'''
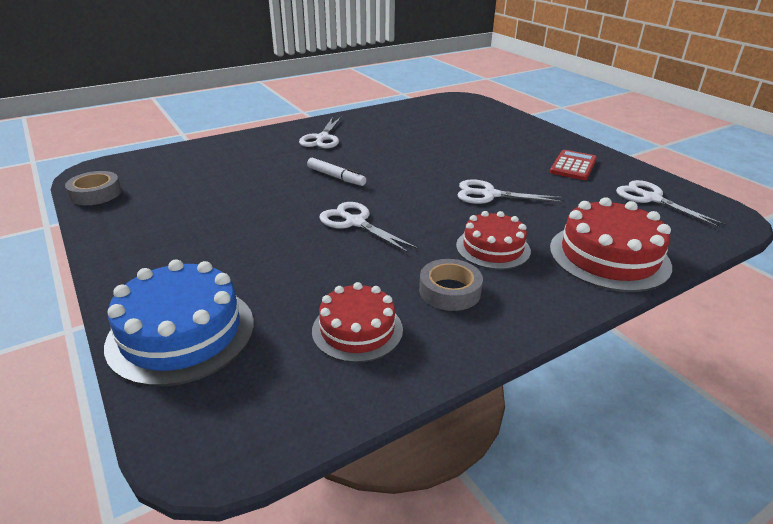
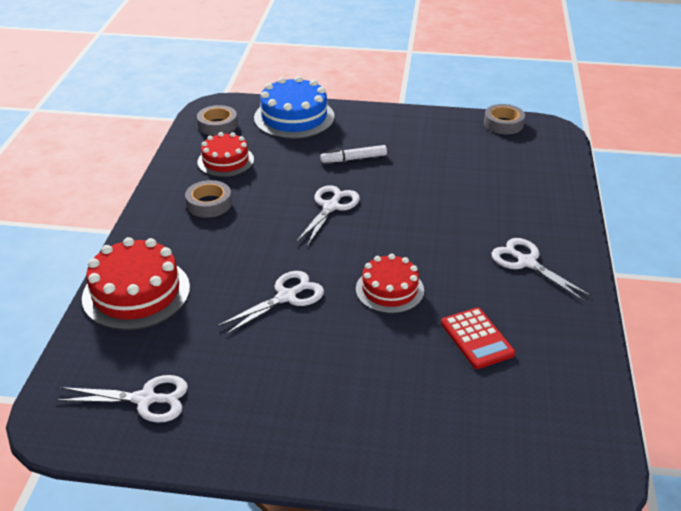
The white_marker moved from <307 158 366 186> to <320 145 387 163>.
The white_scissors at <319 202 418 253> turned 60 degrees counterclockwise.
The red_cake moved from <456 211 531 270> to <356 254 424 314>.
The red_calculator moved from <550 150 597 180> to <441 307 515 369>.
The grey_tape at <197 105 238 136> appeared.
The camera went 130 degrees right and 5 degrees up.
'''
'''
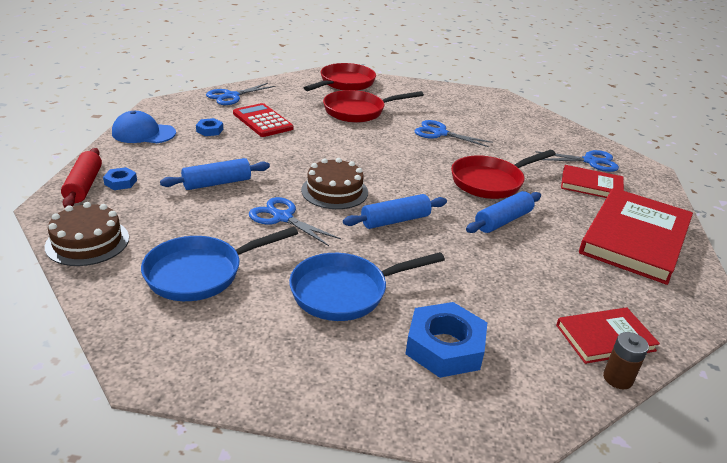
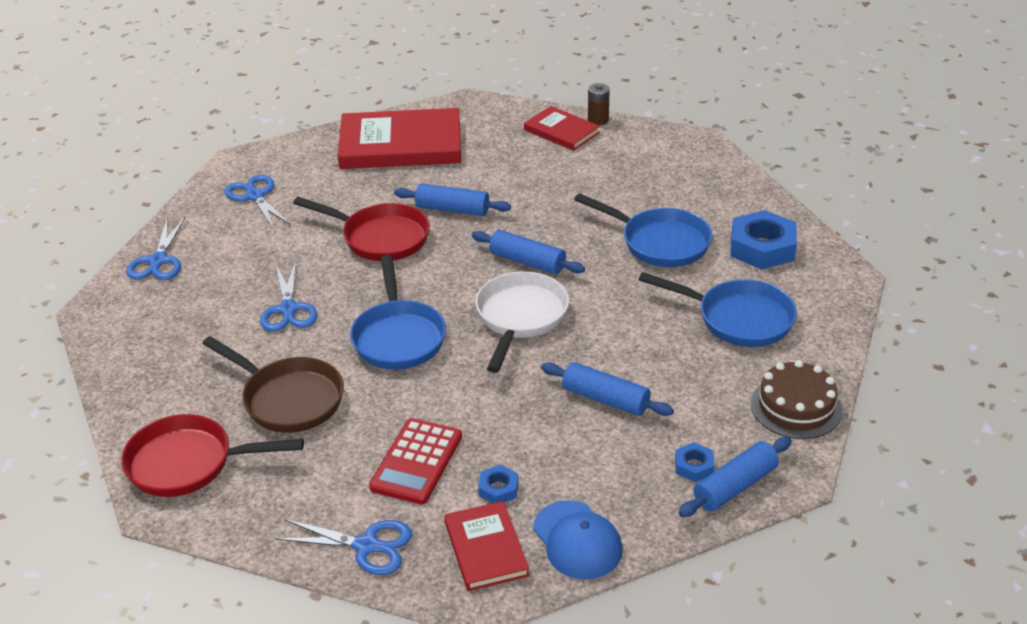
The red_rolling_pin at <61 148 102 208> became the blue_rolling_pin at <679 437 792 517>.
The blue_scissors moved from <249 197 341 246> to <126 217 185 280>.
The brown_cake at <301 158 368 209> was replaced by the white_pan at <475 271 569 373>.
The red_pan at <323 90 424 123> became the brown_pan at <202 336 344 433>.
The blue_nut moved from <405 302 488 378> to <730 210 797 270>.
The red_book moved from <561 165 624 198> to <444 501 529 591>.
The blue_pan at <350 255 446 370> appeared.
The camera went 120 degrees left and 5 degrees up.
'''
'''
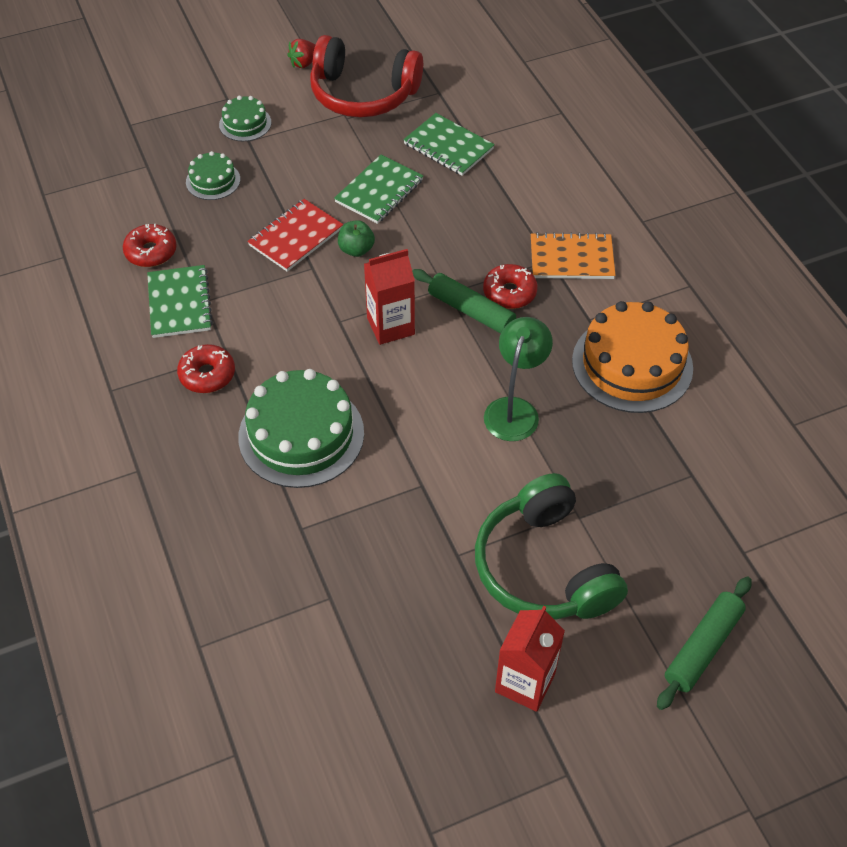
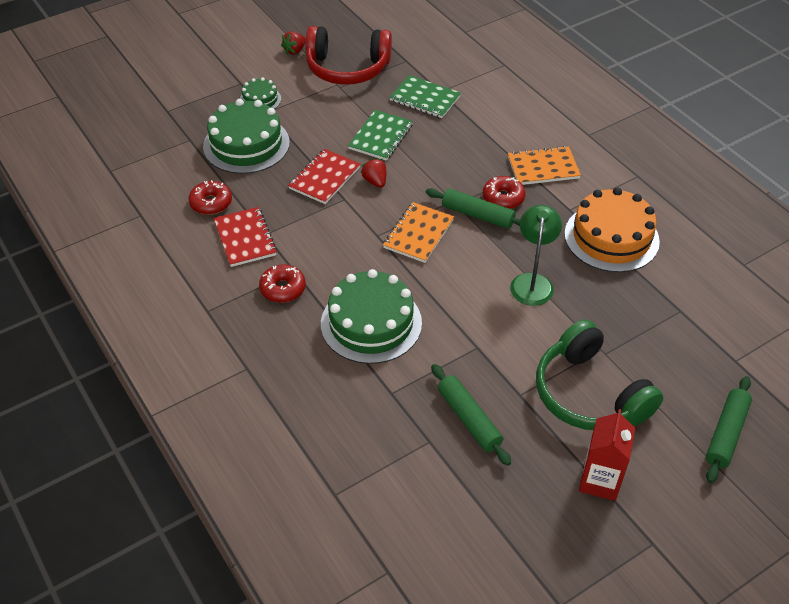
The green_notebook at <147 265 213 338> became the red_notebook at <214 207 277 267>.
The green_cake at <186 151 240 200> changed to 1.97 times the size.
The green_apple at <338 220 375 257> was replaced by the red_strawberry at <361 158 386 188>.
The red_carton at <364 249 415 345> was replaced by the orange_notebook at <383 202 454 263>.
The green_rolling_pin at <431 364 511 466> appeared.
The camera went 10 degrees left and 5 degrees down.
'''
### Your assignment
For the listing above, print only the lines starting at the line containing "The blue_scissors moved" and ending at the line containing "The camera went 120", exactly, both included.

### Solution to this exercise
The blue_scissors moved from <249 197 341 246> to <126 217 185 280>.
The brown_cake at <301 158 368 209> was replaced by the white_pan at <475 271 569 373>.
The red_pan at <323 90 424 123> became the brown_pan at <202 336 344 433>.
The blue_nut moved from <405 302 488 378> to <730 210 797 270>.
The red_book moved from <561 165 624 198> to <444 501 529 591>.
The blue_pan at <350 255 446 370> appeared.
The camera went 120 degrees left and 5 degrees up.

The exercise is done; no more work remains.